→ Entries shown

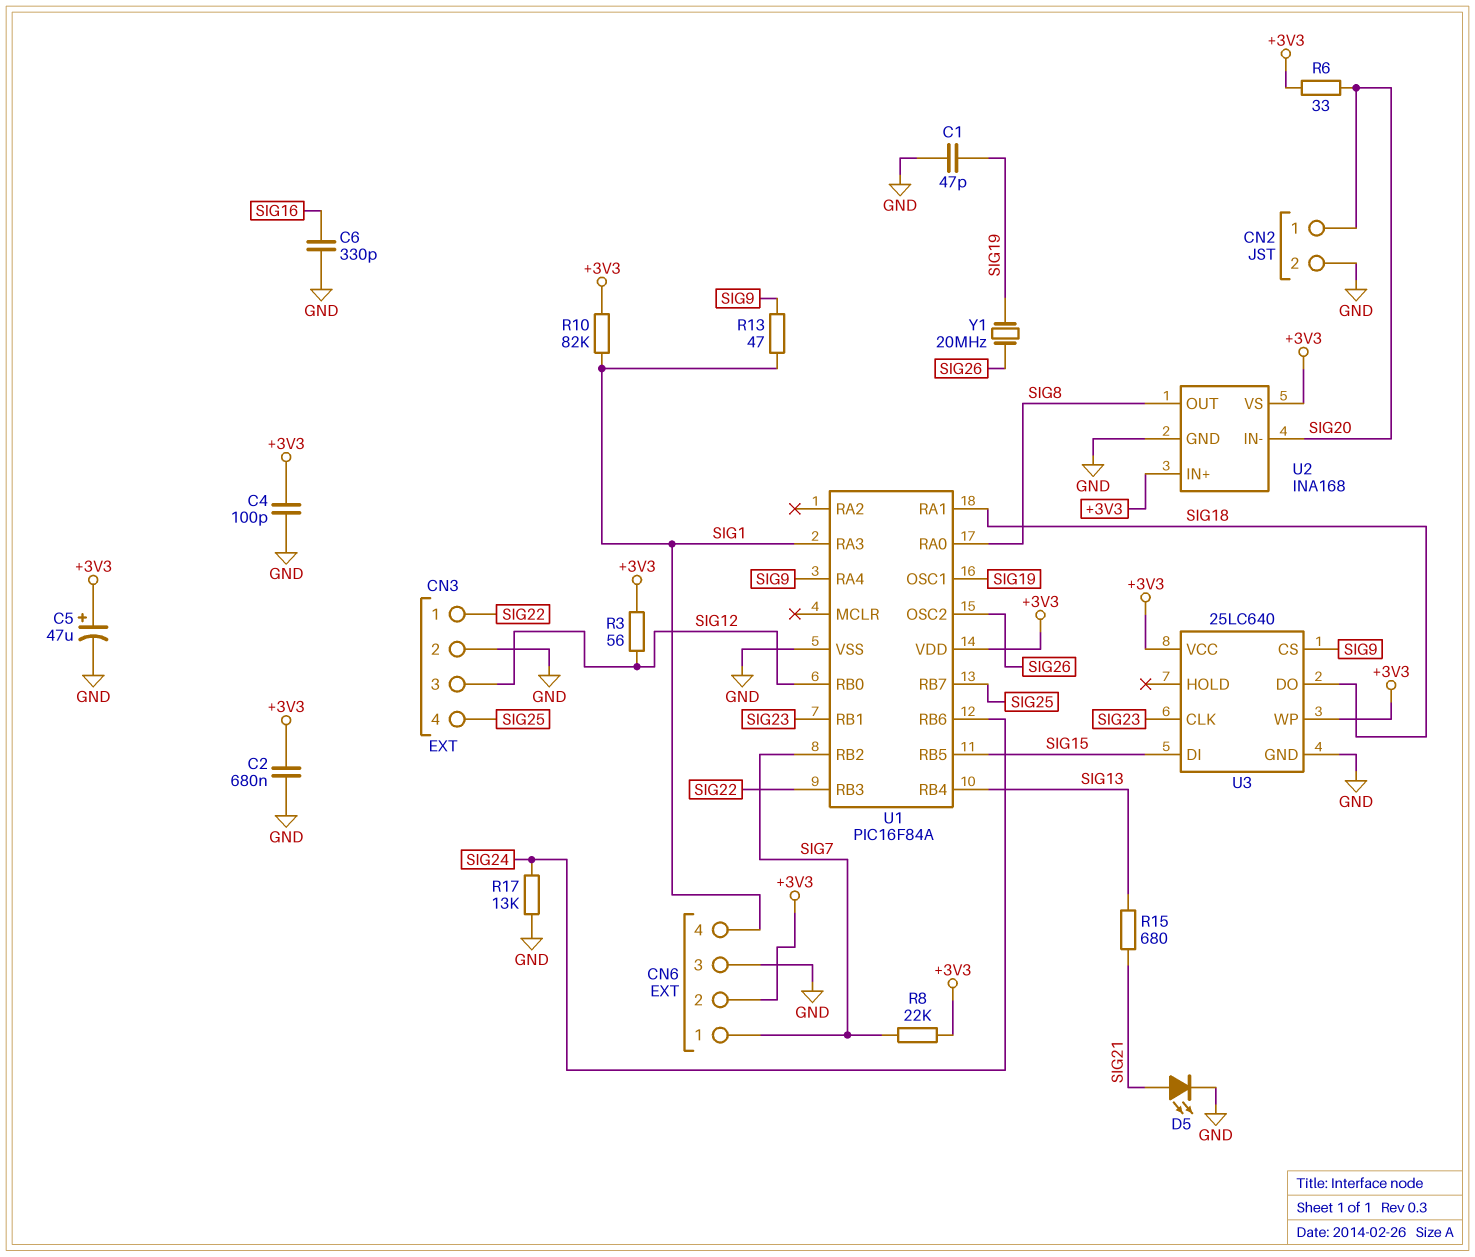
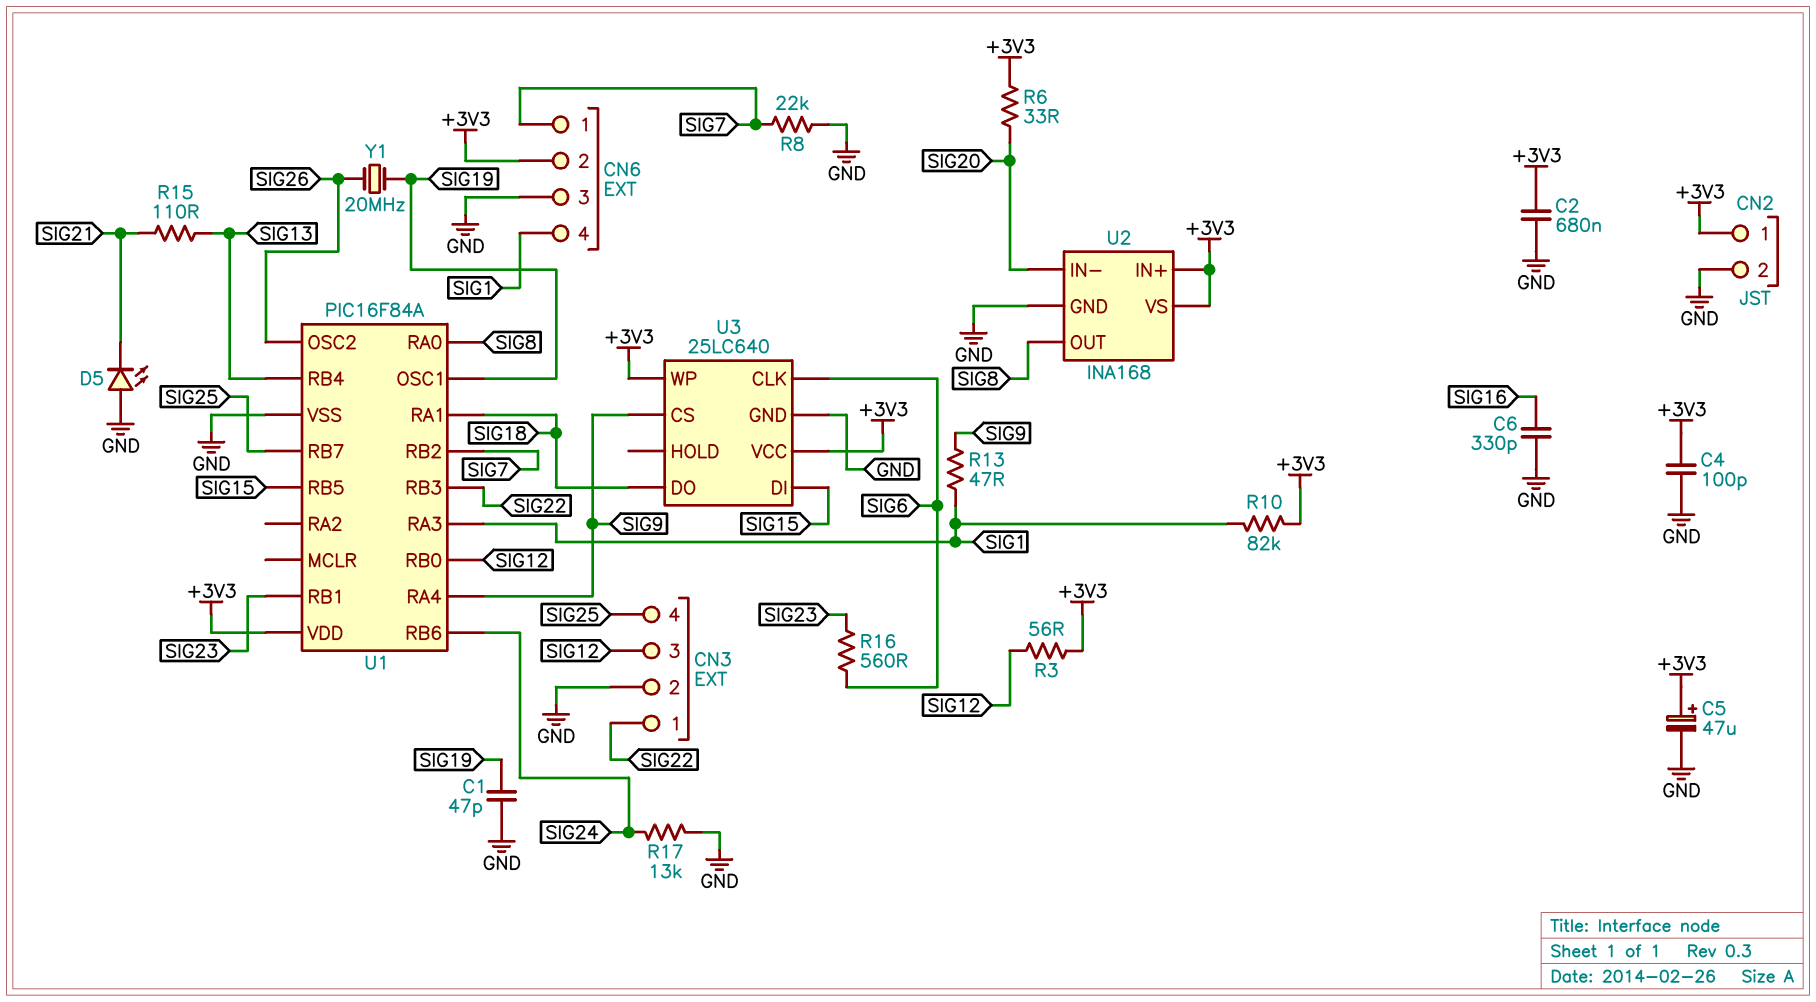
CN2 pin 1: SIG20 -> +3V3
D5: LED (A SIG21, K GND) -> LED (A GND, K SIG21)
R8: 22k (+3V3, SIG7) -> 22k (GND, SIG7)
R15: 680 (SIG13, SIG21) -> 110 (SIG13, SIG21)
R16: none -> 560 (SIG6, SIG23)
U3 pin CLK: SIG23 -> SIG6

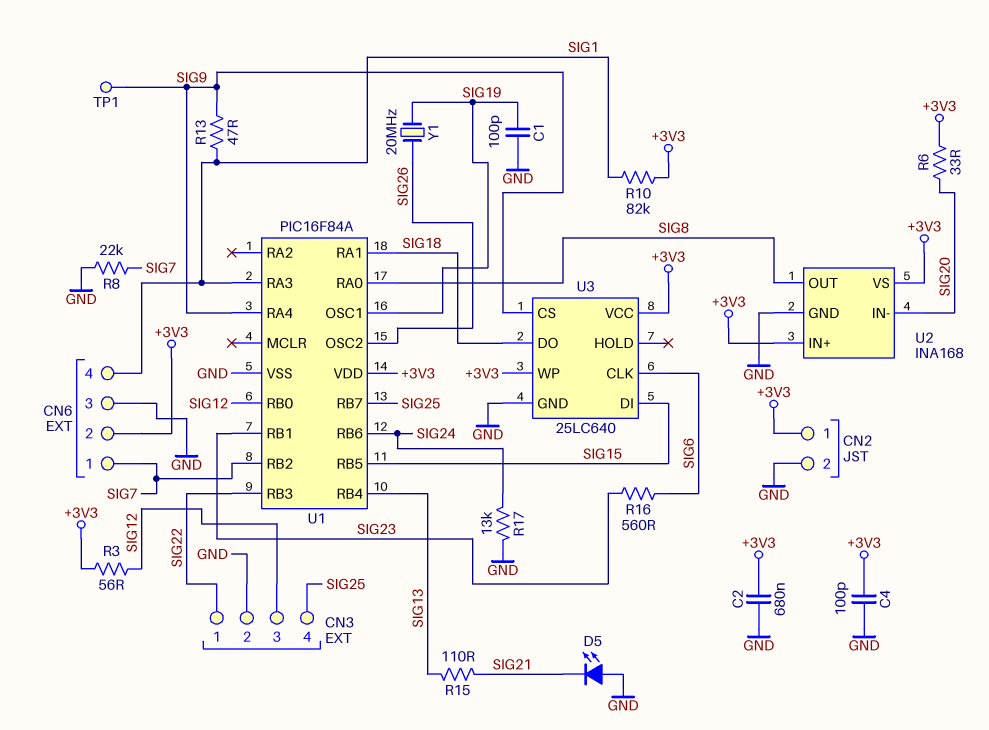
C1: 47pF (GND, SIG19) -> 100pF (GND, SIG19)
C5: 47uF (plus +3V3, minus GND) -> none
C6: 330pF (GND, SIG16) -> none
TP1: none -> test point (SIG9)

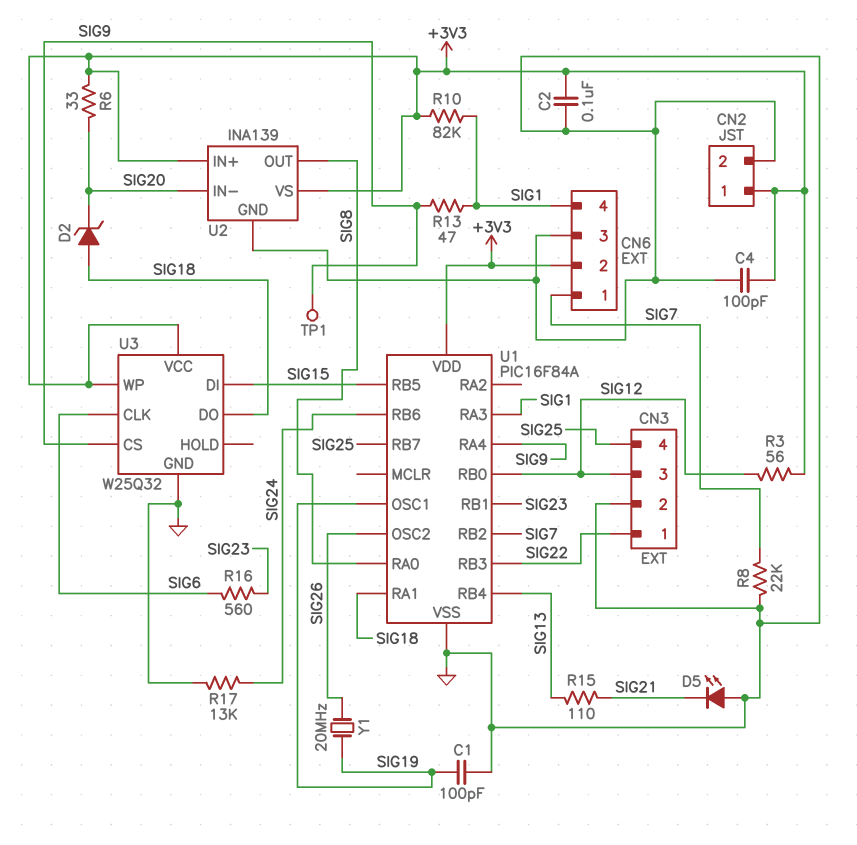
C2: 680nF (+3V3, GND) -> 100nF (+3V3, GND)
D2: none -> zener (A SIG18, K SIG20)
U2: INA168 -> INA139
U3: 25LC640 -> W25Q32

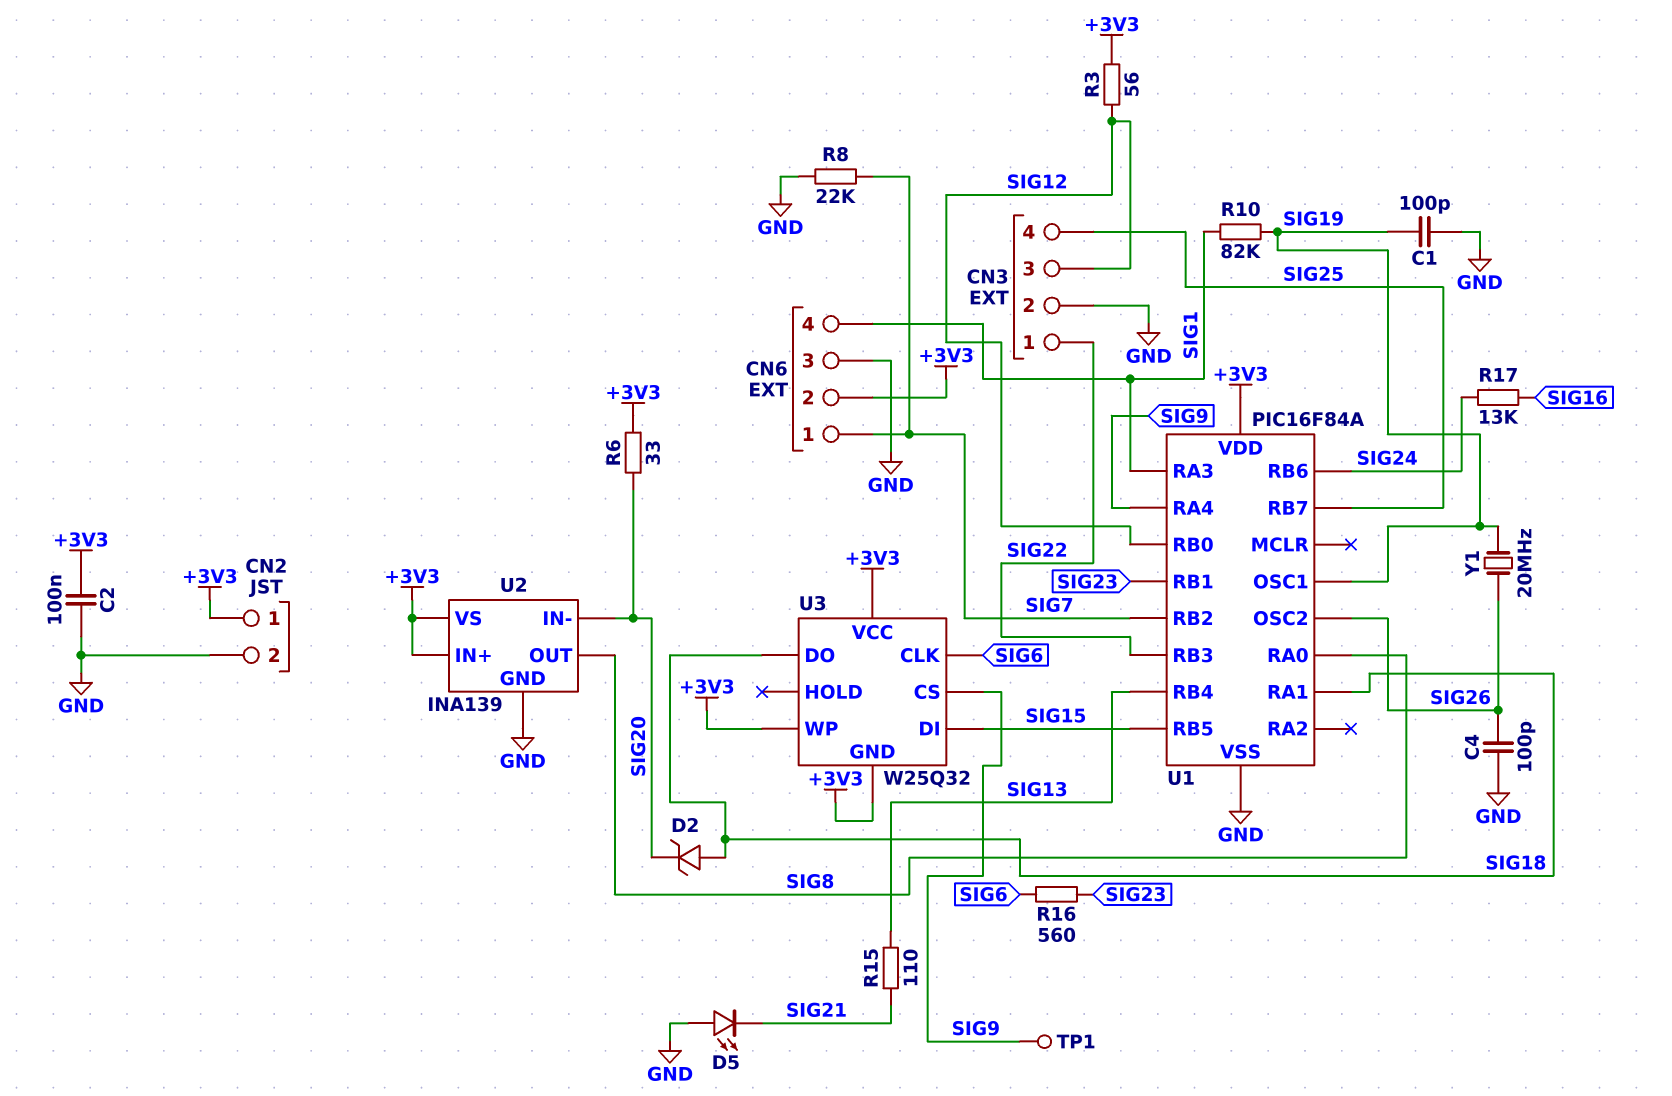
C4: 100pF (+3V3, GND) -> 100pF (GND, SIG26)
R10: 82k (+3V3, SIG1) -> 82k (SIG1, SIG19)
R13: 47 (SIG1, SIG9) -> none
R17: 13k (GND, SIG24) -> 13k (SIG16, SIG24)
U3 pin GND: GND -> +3V3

→ Aim of the task
Omit the pictures and write out exactly the lines from the one containing "R16: none -> 560 (SIG6, SIG23)" through the last line of the material.

→ Reply
R16: none -> 560 (SIG6, SIG23)
U3 pin CLK: SIG23 -> SIG6

C1: 47pF (GND, SIG19) -> 100pF (GND, SIG19)
C5: 47uF (plus +3V3, minus GND) -> none
C6: 330pF (GND, SIG16) -> none
TP1: none -> test point (SIG9)

C2: 680nF (+3V3, GND) -> 100nF (+3V3, GND)
D2: none -> zener (A SIG18, K SIG20)
U2: INA168 -> INA139
U3: 25LC640 -> W25Q32

C4: 100pF (+3V3, GND) -> 100pF (GND, SIG26)
R10: 82k (+3V3, SIG1) -> 82k (SIG1, SIG19)
R13: 47 (SIG1, SIG9) -> none
R17: 13k (GND, SIG24) -> 13k (SIG16, SIG24)
U3 pin GND: GND -> +3V3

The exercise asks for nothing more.